Version comparison data
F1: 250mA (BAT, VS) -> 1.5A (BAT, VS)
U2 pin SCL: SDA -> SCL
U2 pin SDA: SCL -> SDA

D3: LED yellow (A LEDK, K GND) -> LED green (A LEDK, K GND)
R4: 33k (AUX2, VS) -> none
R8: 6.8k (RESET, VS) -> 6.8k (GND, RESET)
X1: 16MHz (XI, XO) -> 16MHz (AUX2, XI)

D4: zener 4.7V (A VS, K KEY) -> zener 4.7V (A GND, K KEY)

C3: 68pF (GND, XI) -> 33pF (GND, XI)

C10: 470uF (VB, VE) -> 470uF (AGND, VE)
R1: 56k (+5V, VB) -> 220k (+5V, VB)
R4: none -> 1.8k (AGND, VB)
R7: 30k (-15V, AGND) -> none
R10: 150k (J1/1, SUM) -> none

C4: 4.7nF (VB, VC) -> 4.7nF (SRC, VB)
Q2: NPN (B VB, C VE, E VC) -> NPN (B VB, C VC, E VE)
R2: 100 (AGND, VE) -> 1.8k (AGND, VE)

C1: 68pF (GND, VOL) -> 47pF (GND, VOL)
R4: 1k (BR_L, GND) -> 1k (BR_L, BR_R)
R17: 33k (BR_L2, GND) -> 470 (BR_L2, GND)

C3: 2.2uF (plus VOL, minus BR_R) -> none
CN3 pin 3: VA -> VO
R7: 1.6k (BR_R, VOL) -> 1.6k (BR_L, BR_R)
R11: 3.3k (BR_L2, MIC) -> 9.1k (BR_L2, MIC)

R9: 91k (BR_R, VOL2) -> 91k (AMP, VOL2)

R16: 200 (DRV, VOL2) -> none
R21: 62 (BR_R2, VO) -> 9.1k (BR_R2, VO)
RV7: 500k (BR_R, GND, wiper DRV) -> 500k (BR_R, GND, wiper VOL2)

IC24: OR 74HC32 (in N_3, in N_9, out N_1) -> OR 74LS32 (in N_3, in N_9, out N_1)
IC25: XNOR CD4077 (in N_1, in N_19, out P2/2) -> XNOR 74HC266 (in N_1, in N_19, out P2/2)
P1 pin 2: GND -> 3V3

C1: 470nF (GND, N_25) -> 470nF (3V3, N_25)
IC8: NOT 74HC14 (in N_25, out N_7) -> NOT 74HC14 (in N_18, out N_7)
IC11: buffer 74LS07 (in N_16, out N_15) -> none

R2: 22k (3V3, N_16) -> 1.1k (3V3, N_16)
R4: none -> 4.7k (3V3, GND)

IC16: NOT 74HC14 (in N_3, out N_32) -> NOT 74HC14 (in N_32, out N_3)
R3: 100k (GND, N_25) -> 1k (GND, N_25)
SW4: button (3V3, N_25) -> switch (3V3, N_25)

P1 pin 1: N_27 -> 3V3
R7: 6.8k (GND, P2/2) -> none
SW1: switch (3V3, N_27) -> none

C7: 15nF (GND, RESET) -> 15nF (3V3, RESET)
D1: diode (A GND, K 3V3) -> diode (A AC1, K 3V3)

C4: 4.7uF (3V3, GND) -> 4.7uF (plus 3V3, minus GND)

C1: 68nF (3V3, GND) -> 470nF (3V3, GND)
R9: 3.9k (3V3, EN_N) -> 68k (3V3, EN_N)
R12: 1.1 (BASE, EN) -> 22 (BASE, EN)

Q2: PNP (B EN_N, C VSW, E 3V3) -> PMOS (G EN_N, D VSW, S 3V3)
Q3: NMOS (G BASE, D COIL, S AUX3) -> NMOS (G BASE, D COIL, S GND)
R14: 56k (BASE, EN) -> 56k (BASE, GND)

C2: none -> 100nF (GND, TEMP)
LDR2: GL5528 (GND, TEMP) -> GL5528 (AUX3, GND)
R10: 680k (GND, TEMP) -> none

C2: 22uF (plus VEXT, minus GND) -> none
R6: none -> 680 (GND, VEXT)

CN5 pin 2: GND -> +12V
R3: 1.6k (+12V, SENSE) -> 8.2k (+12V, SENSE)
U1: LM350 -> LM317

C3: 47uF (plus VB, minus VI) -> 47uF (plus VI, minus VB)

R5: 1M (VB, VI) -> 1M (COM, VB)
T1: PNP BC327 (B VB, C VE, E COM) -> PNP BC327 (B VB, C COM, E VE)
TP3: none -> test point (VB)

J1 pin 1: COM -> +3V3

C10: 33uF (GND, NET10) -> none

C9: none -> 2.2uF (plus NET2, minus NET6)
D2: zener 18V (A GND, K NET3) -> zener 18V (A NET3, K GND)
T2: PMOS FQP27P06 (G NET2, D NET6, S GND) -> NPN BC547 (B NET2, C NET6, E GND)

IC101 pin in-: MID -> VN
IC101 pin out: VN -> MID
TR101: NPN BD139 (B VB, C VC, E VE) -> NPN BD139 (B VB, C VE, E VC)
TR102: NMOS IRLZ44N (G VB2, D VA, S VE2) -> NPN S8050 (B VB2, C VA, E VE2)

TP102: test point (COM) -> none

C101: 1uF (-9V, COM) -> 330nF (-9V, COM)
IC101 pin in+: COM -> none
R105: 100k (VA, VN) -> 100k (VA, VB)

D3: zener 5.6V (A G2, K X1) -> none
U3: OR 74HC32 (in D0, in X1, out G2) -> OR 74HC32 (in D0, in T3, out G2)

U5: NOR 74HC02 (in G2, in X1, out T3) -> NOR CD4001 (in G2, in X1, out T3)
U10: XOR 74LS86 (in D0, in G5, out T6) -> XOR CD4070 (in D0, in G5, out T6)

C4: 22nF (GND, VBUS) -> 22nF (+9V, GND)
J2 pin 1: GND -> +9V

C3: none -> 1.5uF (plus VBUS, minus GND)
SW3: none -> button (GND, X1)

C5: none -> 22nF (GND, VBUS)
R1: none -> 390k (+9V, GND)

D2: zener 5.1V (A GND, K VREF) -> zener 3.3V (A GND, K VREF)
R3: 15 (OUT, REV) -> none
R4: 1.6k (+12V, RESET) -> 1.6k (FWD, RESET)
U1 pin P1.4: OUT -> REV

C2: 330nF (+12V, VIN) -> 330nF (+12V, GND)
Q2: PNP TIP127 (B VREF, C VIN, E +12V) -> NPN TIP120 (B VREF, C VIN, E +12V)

What is being asked: Give back, unchanged, every line from the one with "R4: 1.6k (+12V, RESET) -> 1.6k (FWD, RESET)" to the end of the entries above.

Solved exercise:
R4: 1.6k (+12V, RESET) -> 1.6k (FWD, RESET)
U1 pin P1.4: OUT -> REV

C2: 330nF (+12V, VIN) -> 330nF (+12V, GND)
Q2: PNP TIP127 (B VREF, C VIN, E +12V) -> NPN TIP120 (B VREF, C VIN, E +12V)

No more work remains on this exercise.